TASK DIRECTIONS:
How many lines of the data contain the word "pawn"? Give only that number.

-------- DATA SHOWN --------

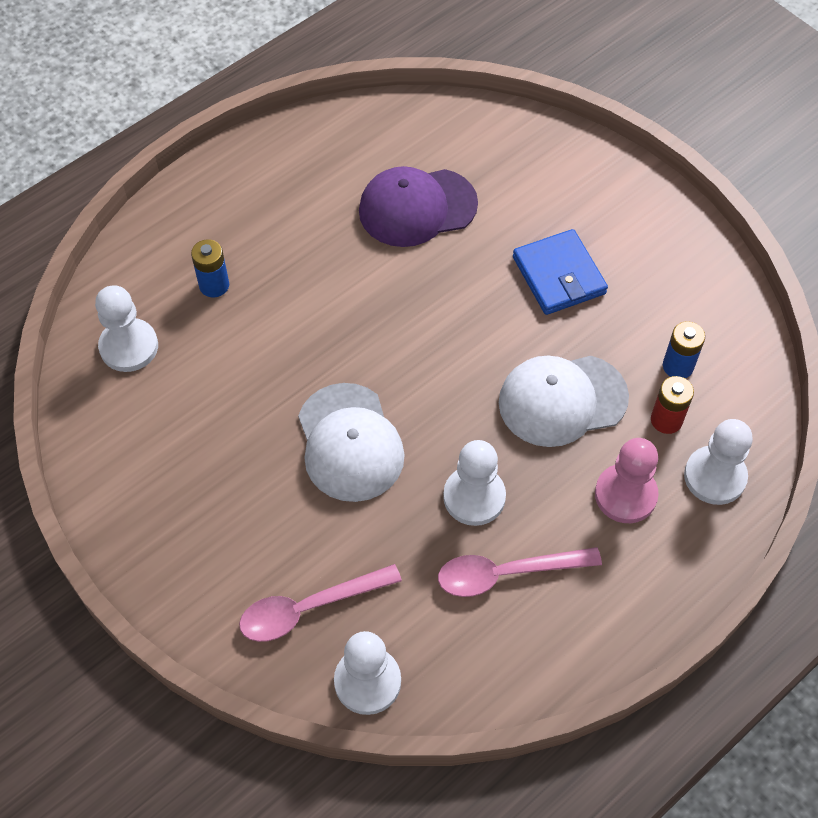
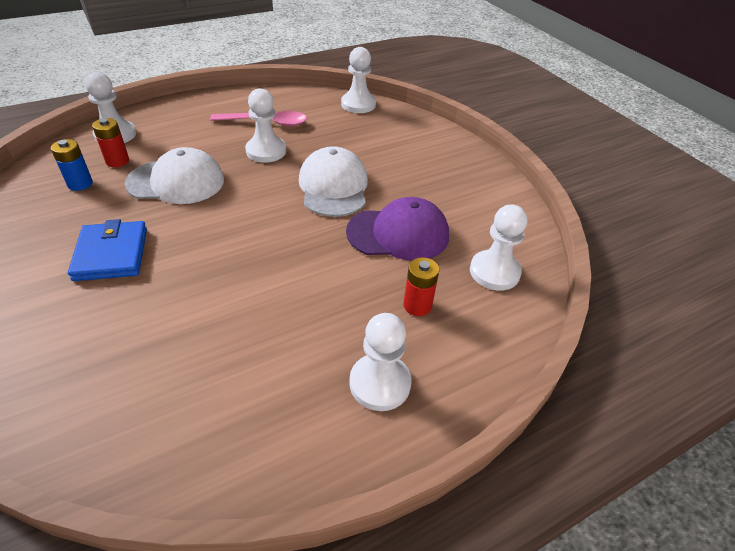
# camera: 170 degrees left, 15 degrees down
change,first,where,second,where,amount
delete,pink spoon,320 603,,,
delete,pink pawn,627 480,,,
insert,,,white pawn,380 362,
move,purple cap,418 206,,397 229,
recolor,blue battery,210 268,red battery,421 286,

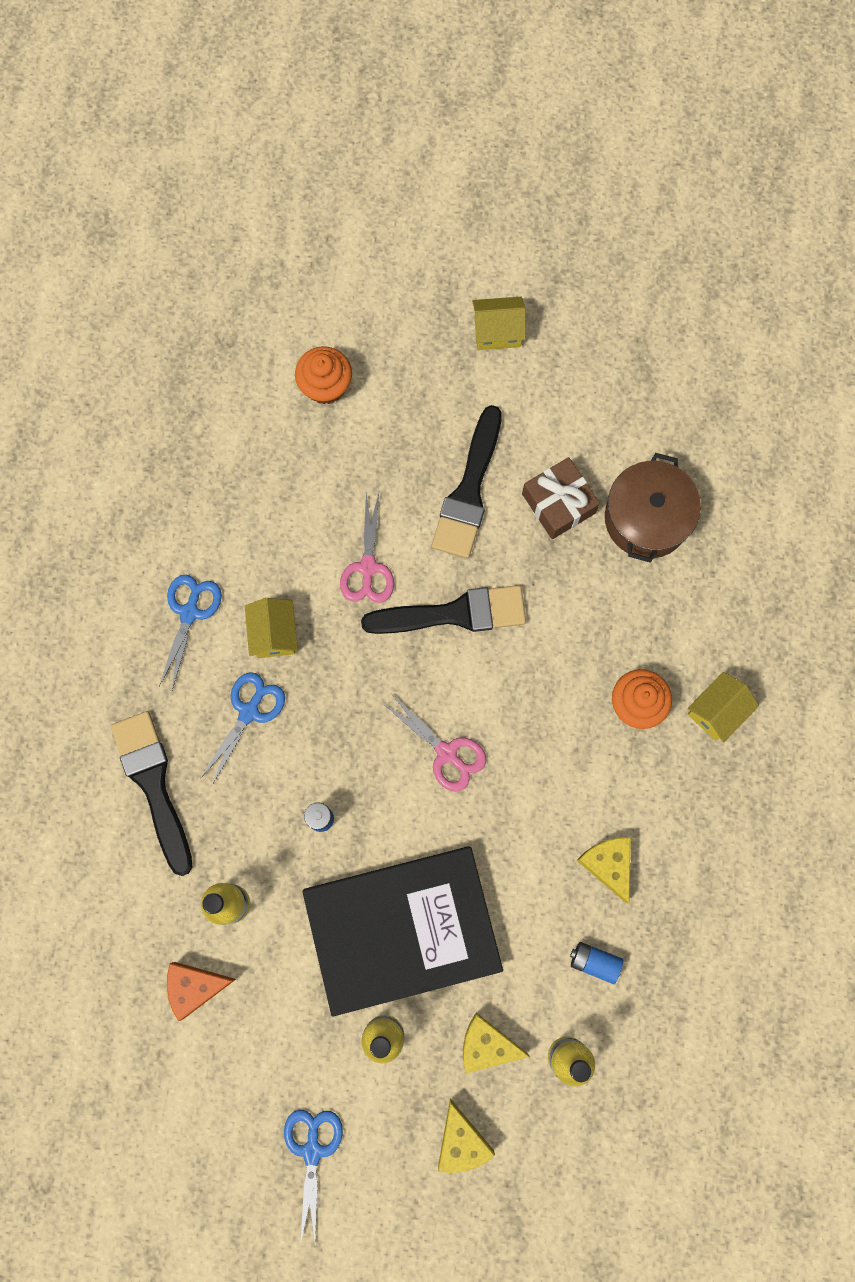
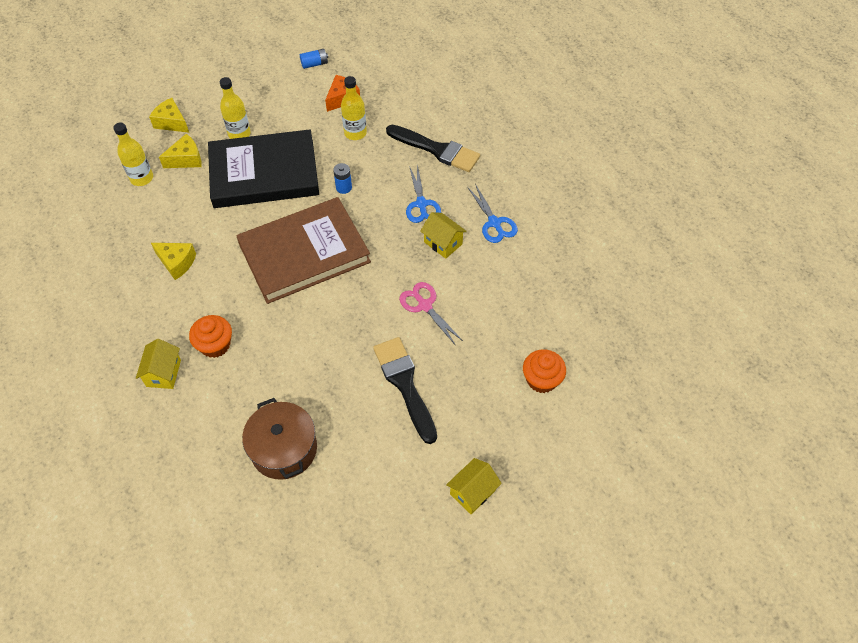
# camera: 140 degrees right, 20 degrees down
change,first,where,second,where,amount
delete,blue scissors,313 1177,,,
delete,black brush,443 609,,,
delete,brown gift,561 498,,,
move,blue battery,596 963,,314 59,
replace,pink scissors,434 742,brown book,303 250,
rotate,black book,402 931,,263 168,45 degrees clockwise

--------

ANSWER TO THE EXERCISE:
2